Collection entries
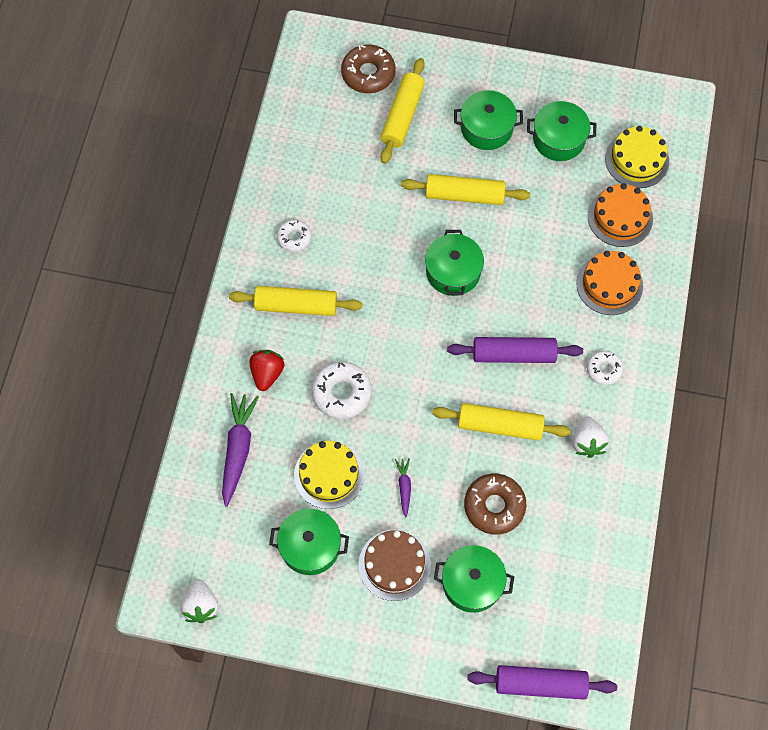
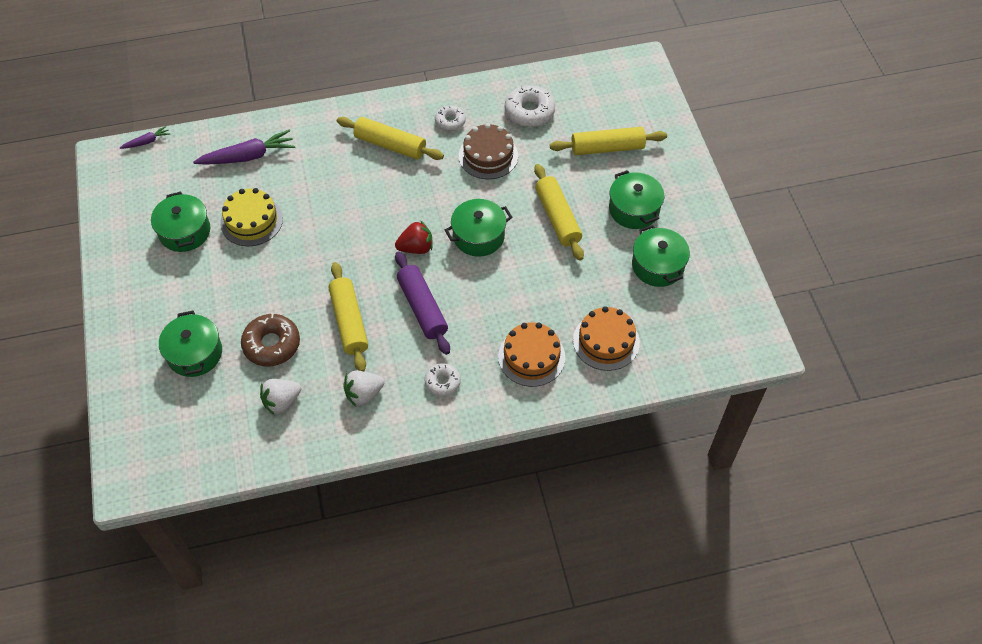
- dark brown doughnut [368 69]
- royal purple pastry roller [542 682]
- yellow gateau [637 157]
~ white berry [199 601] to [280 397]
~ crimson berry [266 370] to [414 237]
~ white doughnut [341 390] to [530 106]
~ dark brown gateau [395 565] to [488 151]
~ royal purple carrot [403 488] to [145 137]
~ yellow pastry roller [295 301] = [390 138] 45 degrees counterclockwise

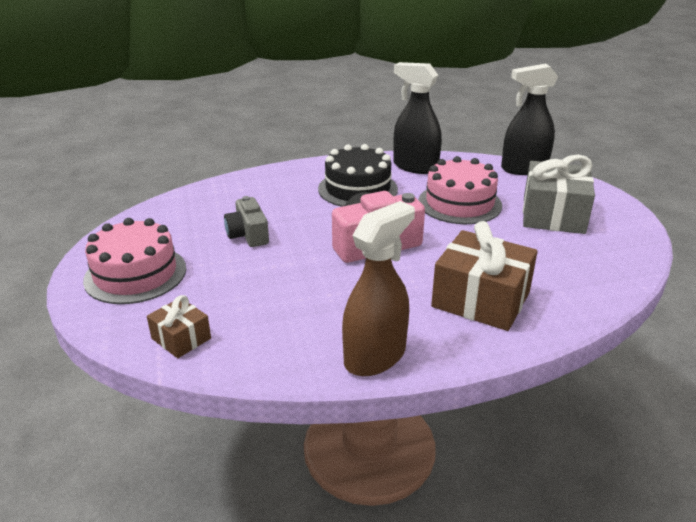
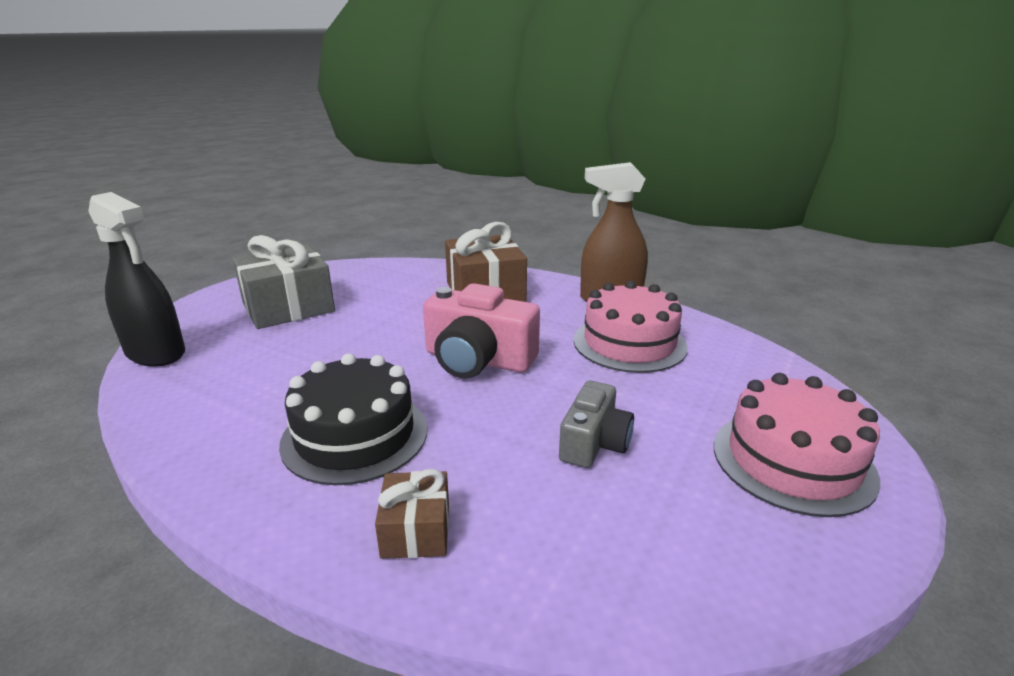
- jet-black sprayer [417 118]
~ dark brown wrapped gift [179 326] to [412 514]
~ rosy gateau [460 190] to [631 327]

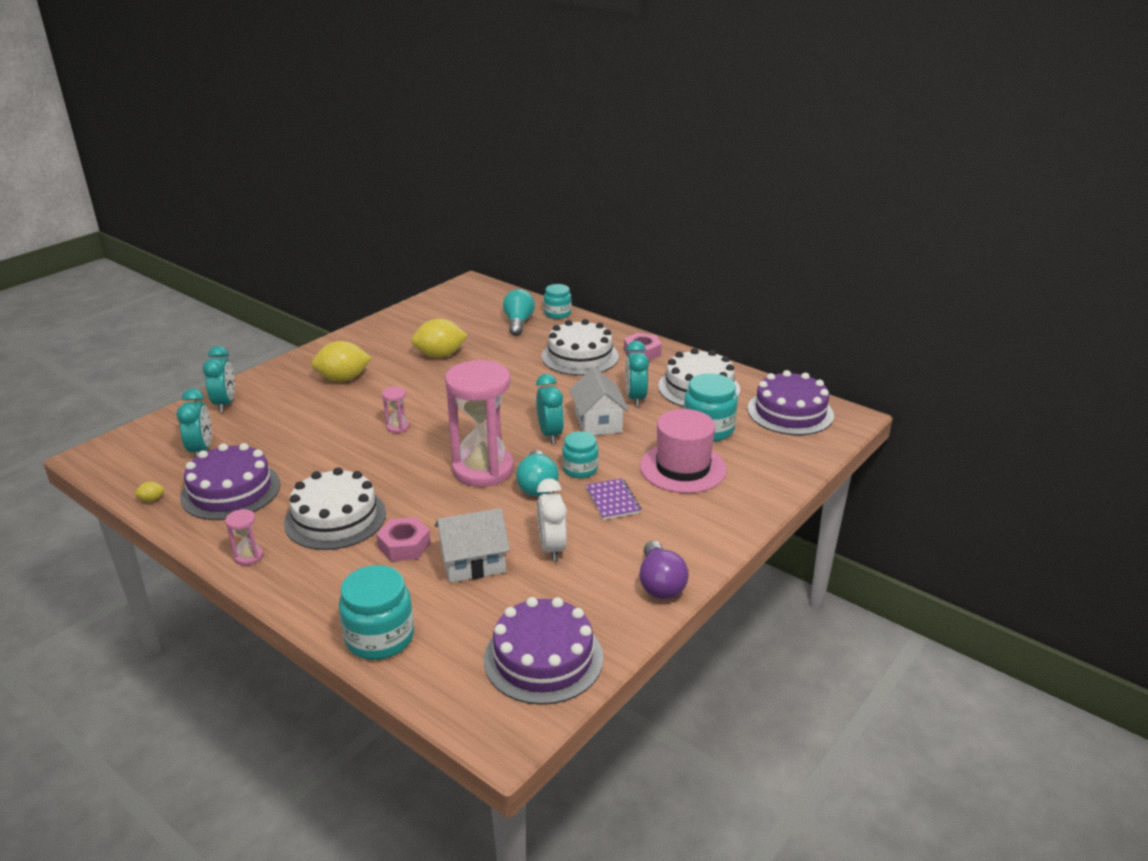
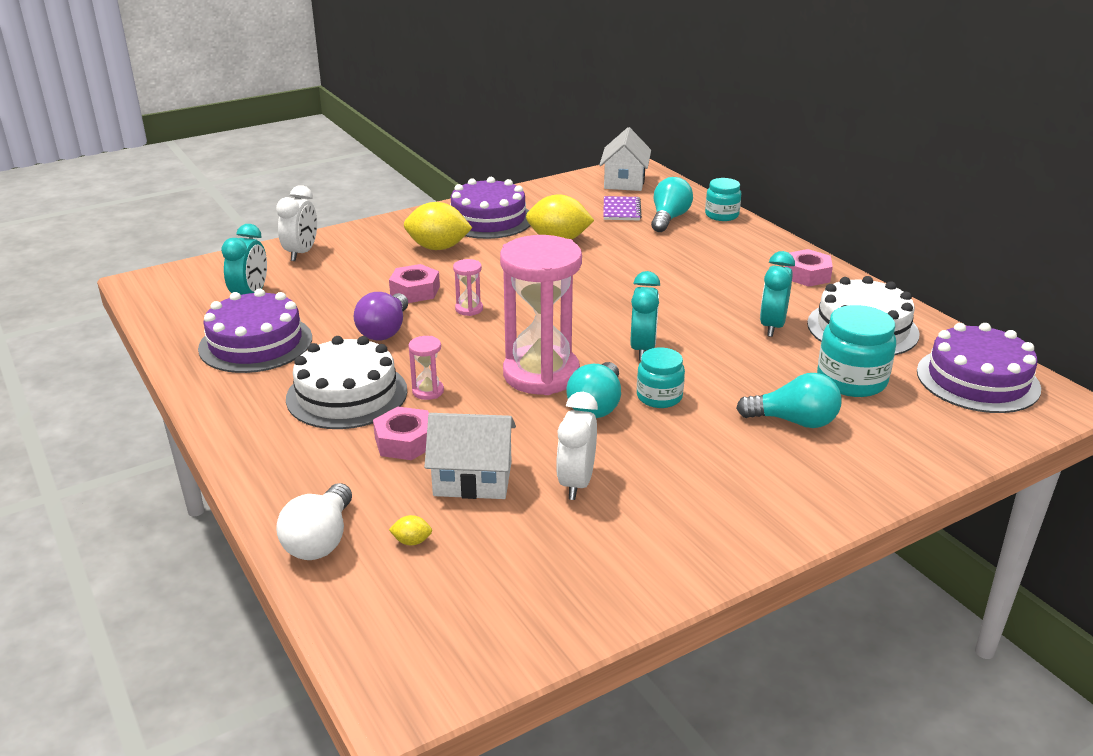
- white gateau [580 347]
+ rosy nut [414 283]
~ yellow toy lemon [149 492] to [410 530]
~ rosy sand timer [244 537] to [426 368]
~ royal purple gateau [543 651] to [490 208]
~ white toy house [599 401] to [625 159]
~ royal purple notepad [613 499] to [622 208]
~ royal purple light bulb [664 570] to [381 316]
~ aqua jar [376 612] to white light bulb [314 521]
~ rosy hat [683 451] to aqua light bulb [789 400]
~ aqua alarm clock [219 379] to white alarm clock [296 223]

Exercise goal:
Leave out the pictures, then copy all the remaining text in the records exactly.

Solution to this exercise:
- dark brown doughnut [368 69]
- royal purple pastry roller [542 682]
- yellow gateau [637 157]
~ white berry [199 601] to [280 397]
~ crimson berry [266 370] to [414 237]
~ white doughnut [341 390] to [530 106]
~ dark brown gateau [395 565] to [488 151]
~ royal purple carrot [403 488] to [145 137]
~ yellow pastry roller [295 301] = [390 138] 45 degrees counterclockwise

- jet-black sprayer [417 118]
~ dark brown wrapped gift [179 326] to [412 514]
~ rosy gateau [460 190] to [631 327]

- white gateau [580 347]
+ rosy nut [414 283]
~ yellow toy lemon [149 492] to [410 530]
~ rosy sand timer [244 537] to [426 368]
~ royal purple gateau [543 651] to [490 208]
~ white toy house [599 401] to [625 159]
~ royal purple notepad [613 499] to [622 208]
~ royal purple light bulb [664 570] to [381 316]
~ aqua jar [376 612] to white light bulb [314 521]
~ rosy hat [683 451] to aqua light bulb [789 400]
~ aqua alarm clock [219 379] to white alarm clock [296 223]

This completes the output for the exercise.